Exercise description — Using the data beneath this instruction, retype only the lines from the one that contains "C10: 4.7uF (DGND, VSW) -> 6.8uF (DGND, VSW)" down to the one that contains "R1: none -> 20k (N006, VDD)", both included, exactly as they appear.

────────────────────────────────────────

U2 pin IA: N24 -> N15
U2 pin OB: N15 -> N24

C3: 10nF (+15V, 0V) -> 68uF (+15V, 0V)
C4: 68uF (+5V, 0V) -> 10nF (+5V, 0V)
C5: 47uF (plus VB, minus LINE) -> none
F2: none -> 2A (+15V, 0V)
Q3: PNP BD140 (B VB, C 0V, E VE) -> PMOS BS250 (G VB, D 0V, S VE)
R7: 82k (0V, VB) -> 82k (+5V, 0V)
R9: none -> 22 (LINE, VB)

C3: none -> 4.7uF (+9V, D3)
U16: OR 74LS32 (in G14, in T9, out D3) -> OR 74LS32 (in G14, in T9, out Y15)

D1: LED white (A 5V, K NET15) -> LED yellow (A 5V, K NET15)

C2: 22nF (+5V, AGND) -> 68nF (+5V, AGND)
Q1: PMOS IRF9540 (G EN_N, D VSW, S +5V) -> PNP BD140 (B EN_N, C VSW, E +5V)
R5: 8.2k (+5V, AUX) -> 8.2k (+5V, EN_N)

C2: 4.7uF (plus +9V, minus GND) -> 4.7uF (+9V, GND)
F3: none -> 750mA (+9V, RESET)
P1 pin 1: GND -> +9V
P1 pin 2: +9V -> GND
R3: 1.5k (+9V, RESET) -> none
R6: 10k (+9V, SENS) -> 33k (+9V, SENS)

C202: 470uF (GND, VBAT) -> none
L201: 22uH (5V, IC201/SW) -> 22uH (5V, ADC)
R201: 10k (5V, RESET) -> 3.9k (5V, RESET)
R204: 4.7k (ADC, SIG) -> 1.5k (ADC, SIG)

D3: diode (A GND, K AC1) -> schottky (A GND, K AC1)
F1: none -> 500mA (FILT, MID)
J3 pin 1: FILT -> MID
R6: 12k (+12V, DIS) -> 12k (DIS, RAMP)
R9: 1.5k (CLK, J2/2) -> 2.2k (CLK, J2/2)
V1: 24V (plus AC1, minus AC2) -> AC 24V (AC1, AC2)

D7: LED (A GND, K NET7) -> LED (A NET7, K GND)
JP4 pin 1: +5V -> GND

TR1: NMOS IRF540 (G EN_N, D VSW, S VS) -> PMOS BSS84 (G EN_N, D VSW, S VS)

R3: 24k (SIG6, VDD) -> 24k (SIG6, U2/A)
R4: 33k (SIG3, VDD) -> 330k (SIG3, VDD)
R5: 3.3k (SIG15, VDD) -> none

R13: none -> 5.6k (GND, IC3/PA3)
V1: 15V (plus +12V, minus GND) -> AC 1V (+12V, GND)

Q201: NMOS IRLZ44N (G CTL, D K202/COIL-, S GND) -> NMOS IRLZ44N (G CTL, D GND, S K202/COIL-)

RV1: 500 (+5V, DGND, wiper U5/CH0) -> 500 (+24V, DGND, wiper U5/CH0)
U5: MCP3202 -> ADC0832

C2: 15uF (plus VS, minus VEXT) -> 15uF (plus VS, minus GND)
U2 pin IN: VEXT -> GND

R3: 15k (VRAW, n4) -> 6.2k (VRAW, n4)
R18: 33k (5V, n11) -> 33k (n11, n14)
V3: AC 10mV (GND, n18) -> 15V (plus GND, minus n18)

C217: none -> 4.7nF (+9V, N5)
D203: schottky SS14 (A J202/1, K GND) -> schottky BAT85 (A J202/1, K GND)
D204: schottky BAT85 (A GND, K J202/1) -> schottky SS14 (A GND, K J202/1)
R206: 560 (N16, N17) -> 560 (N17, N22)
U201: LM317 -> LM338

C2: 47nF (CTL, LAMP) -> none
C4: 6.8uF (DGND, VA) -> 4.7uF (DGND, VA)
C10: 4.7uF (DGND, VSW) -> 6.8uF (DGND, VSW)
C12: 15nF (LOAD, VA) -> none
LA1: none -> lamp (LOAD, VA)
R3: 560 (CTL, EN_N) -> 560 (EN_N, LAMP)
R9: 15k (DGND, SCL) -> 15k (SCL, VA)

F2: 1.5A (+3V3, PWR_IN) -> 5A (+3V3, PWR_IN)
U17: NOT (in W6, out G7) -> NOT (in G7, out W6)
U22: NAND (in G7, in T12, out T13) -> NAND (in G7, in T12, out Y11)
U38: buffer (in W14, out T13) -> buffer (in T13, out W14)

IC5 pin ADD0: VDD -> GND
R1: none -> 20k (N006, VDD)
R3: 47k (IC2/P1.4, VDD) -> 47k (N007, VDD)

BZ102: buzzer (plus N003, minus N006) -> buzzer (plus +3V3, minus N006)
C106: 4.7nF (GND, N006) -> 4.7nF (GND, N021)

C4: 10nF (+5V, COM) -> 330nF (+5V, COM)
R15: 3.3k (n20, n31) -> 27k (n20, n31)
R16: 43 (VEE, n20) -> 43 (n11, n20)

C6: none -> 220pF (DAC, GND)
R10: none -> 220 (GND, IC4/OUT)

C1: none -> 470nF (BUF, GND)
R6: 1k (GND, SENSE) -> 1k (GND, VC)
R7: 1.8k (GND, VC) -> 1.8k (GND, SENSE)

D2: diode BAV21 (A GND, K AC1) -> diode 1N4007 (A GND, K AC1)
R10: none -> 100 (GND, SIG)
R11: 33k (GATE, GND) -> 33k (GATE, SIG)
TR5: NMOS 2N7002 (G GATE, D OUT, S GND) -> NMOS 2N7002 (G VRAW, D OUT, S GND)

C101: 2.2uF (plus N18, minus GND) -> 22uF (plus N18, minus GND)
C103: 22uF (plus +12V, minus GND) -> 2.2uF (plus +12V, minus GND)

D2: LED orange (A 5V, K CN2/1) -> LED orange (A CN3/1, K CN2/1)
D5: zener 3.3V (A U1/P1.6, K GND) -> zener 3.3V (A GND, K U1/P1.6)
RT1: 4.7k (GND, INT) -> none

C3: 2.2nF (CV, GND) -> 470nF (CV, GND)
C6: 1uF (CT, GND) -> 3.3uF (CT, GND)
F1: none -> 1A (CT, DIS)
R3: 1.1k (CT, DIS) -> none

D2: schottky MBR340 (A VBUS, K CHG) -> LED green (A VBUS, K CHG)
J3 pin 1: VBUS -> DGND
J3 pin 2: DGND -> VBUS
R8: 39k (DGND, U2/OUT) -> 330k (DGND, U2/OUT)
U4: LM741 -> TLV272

────────────────────────────────────────

Response —
C10: 4.7uF (DGND, VSW) -> 6.8uF (DGND, VSW)
C12: 15nF (LOAD, VA) -> none
LA1: none -> lamp (LOAD, VA)
R3: 560 (CTL, EN_N) -> 560 (EN_N, LAMP)
R9: 15k (DGND, SCL) -> 15k (SCL, VA)

F2: 1.5A (+3V3, PWR_IN) -> 5A (+3V3, PWR_IN)
U17: NOT (in W6, out G7) -> NOT (in G7, out W6)
U22: NAND (in G7, in T12, out T13) -> NAND (in G7, in T12, out Y11)
U38: buffer (in W14, out T13) -> buffer (in T13, out W14)

IC5 pin ADD0: VDD -> GND
R1: none -> 20k (N006, VDD)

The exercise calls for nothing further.